- **Assigned task**:
Among the entries, which lines carry the string "railway"? Copy every one.

- **Extracted data**:
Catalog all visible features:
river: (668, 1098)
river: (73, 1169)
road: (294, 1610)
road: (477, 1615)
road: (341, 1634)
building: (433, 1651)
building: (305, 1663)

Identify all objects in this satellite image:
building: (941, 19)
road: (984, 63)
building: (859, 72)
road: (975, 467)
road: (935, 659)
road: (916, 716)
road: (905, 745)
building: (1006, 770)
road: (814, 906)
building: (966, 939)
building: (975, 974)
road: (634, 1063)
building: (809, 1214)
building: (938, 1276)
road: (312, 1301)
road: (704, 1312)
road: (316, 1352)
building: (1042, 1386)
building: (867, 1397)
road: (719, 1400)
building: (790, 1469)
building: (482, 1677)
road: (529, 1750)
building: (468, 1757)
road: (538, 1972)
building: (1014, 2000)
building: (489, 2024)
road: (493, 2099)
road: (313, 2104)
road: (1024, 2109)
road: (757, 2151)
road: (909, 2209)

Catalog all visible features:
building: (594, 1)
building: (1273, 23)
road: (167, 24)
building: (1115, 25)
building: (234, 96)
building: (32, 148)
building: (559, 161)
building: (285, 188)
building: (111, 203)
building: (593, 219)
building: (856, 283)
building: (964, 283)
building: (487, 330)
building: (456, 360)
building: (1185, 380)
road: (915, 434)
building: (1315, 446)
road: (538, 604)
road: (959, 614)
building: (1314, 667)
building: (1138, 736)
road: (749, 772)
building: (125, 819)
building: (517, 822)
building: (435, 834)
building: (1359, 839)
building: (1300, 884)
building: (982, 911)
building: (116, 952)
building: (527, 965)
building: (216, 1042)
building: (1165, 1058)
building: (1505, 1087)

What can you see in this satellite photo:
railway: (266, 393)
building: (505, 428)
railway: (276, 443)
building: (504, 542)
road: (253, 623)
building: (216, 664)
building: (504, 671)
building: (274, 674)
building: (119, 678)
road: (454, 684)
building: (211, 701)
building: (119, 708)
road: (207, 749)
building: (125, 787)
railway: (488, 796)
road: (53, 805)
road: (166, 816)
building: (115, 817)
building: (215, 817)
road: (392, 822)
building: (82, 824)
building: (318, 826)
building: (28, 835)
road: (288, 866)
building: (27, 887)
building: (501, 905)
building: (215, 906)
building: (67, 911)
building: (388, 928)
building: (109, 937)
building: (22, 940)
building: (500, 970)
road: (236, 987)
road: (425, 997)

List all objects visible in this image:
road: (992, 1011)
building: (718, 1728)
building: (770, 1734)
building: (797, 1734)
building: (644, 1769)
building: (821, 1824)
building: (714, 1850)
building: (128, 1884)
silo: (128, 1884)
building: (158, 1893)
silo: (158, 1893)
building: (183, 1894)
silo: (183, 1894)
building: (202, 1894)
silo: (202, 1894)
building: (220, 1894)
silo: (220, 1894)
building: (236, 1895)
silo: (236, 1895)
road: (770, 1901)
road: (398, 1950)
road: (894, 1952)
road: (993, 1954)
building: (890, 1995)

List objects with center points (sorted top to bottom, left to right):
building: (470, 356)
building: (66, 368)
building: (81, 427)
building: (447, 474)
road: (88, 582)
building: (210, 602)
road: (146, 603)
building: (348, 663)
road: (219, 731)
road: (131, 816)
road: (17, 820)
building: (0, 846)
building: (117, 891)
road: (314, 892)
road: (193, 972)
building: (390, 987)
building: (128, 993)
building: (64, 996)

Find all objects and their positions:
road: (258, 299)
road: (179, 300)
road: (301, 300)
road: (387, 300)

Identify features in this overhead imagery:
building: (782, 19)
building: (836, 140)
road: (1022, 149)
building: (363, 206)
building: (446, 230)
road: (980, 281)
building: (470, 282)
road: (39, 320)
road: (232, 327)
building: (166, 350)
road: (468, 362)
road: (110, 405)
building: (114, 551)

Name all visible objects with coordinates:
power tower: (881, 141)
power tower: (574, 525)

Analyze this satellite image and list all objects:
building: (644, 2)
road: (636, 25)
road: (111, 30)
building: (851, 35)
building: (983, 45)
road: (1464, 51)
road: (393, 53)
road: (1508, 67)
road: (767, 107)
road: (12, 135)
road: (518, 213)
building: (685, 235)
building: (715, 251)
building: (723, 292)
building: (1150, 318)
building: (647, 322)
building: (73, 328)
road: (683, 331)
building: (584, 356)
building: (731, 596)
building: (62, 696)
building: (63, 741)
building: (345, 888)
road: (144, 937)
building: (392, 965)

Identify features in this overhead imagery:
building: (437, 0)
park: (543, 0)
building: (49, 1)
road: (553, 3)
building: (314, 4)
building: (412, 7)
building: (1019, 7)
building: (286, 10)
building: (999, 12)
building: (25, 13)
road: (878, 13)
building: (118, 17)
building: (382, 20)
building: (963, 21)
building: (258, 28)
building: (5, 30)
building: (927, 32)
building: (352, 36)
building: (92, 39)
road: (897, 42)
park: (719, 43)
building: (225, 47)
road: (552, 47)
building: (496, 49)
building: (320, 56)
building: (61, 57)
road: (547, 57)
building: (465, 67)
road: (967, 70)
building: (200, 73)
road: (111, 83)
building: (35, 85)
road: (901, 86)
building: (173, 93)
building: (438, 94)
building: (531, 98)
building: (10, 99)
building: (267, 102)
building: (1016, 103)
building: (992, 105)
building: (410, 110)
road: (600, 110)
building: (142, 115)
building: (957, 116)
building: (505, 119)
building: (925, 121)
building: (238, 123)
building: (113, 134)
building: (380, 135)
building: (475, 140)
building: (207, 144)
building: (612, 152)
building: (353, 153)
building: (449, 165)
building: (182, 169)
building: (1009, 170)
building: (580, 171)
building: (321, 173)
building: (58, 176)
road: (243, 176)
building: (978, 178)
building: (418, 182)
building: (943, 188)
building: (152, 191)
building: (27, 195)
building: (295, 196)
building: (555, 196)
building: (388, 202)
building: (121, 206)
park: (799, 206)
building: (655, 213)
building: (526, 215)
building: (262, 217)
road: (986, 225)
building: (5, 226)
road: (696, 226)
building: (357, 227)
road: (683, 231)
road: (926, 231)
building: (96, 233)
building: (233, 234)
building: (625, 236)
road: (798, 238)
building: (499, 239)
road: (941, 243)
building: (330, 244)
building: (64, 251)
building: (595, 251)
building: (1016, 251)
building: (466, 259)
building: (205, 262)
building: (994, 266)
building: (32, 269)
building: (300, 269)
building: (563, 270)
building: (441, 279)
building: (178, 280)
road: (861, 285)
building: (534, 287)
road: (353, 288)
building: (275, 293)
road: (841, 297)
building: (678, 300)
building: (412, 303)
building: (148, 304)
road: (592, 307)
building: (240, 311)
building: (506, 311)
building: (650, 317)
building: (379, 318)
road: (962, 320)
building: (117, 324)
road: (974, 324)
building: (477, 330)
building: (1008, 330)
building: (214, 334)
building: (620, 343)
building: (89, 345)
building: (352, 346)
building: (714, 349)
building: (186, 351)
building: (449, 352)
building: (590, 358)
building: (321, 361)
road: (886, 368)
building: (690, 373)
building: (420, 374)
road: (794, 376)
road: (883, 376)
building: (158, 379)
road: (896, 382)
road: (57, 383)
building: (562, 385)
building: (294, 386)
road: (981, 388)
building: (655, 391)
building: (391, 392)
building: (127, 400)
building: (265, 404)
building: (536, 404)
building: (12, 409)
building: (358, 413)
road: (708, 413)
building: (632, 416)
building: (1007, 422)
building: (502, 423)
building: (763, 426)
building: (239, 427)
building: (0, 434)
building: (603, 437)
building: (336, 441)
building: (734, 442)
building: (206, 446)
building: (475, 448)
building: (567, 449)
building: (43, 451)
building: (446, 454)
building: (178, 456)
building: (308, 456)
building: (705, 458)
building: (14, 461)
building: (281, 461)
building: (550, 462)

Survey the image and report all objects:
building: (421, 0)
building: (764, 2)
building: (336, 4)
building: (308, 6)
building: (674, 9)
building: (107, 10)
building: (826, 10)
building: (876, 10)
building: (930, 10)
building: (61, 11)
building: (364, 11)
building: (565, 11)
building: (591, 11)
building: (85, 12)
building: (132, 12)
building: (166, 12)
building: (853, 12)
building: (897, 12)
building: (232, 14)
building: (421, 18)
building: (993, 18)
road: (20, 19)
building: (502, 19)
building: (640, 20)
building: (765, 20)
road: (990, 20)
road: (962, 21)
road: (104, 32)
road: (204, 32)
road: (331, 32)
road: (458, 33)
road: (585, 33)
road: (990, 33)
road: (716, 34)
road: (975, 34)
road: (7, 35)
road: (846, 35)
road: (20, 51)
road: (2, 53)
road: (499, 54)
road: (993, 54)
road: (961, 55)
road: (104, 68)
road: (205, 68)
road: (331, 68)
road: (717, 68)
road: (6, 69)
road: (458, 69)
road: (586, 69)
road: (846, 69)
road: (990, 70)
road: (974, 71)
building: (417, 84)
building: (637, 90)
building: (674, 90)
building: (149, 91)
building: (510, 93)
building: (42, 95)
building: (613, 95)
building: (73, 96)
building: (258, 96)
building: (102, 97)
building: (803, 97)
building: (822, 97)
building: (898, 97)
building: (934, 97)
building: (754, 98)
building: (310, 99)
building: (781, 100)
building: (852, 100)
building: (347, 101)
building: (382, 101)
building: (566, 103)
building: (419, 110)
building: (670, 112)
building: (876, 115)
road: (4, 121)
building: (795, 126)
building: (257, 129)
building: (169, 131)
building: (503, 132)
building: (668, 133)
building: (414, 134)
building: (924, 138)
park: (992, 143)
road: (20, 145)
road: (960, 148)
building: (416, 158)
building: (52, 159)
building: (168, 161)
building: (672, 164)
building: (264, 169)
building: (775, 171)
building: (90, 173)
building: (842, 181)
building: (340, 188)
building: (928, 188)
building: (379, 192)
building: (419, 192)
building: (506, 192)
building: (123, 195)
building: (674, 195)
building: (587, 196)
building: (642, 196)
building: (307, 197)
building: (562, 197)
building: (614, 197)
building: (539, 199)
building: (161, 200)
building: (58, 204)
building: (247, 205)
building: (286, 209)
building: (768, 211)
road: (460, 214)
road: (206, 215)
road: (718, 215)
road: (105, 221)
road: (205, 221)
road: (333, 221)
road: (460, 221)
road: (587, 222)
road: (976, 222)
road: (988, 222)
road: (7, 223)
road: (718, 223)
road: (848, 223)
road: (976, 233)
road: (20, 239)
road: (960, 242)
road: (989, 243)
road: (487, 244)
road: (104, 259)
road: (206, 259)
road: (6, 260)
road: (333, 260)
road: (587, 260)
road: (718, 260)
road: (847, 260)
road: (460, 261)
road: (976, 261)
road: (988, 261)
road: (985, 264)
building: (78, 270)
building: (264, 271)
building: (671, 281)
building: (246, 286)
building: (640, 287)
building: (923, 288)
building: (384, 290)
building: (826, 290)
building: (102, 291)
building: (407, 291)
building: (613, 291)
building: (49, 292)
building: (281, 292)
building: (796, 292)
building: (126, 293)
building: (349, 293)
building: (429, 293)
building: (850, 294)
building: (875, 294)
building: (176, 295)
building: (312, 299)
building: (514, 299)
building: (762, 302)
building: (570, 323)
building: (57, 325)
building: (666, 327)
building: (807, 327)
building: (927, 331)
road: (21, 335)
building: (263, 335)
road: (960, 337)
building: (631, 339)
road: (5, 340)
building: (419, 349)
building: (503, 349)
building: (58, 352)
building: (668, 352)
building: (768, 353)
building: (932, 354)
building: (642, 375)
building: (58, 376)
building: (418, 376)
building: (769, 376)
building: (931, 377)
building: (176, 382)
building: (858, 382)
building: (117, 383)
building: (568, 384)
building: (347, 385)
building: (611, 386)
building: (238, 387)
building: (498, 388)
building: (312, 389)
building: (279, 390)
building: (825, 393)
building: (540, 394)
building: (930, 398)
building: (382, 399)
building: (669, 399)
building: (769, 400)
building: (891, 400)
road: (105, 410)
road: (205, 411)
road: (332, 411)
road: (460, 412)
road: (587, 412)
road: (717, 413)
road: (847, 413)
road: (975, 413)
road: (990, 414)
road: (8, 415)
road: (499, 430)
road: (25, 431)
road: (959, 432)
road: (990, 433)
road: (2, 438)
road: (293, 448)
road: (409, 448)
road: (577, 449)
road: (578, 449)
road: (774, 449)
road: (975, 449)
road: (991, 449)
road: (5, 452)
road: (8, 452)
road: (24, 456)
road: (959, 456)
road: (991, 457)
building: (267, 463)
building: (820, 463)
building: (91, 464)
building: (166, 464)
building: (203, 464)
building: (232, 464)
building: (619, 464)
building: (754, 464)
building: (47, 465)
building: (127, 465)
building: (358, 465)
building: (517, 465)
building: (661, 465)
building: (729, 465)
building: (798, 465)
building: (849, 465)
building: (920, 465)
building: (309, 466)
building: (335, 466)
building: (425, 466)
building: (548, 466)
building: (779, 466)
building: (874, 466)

- **Answer to this exercise**:
railway: (266, 393)
railway: (276, 443)
railway: (488, 796)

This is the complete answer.